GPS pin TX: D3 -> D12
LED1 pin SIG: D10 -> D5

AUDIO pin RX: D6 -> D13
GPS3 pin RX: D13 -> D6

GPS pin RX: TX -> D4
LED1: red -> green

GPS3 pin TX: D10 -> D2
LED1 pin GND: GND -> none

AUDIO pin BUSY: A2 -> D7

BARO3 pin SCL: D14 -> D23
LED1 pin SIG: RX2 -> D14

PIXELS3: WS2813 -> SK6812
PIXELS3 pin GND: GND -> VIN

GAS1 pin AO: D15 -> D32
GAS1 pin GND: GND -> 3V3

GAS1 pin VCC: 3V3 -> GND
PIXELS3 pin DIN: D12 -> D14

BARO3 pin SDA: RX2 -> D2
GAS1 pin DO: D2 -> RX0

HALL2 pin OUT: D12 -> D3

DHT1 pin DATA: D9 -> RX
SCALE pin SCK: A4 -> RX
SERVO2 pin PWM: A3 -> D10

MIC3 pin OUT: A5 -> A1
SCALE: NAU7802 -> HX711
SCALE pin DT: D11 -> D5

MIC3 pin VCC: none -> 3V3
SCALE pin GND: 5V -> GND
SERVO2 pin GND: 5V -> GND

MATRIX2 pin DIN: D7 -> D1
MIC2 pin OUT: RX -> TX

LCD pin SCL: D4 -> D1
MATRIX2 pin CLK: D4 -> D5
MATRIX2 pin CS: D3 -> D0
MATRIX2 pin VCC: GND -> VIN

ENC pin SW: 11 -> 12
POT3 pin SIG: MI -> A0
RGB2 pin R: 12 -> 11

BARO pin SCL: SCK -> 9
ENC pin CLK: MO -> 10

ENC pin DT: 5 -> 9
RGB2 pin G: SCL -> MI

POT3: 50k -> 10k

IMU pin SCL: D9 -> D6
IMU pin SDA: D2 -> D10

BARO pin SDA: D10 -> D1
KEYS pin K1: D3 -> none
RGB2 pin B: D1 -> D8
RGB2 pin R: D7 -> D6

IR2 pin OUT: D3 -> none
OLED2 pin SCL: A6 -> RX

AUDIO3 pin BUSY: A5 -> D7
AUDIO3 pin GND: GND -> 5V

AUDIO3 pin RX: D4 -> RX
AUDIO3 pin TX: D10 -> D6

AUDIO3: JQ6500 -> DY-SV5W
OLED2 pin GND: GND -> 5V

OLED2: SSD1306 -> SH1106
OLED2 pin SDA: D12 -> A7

Problem statement: Look for the line that contains "AUDIO3: JQ6500 -> DY-SV5W" in the listing above. Set down that line and each line after it, ending with the last one.

Result of the task:
AUDIO3: JQ6500 -> DY-SV5W
OLED2 pin GND: GND -> 5V

OLED2: SSD1306 -> SH1106
OLED2 pin SDA: D12 -> A7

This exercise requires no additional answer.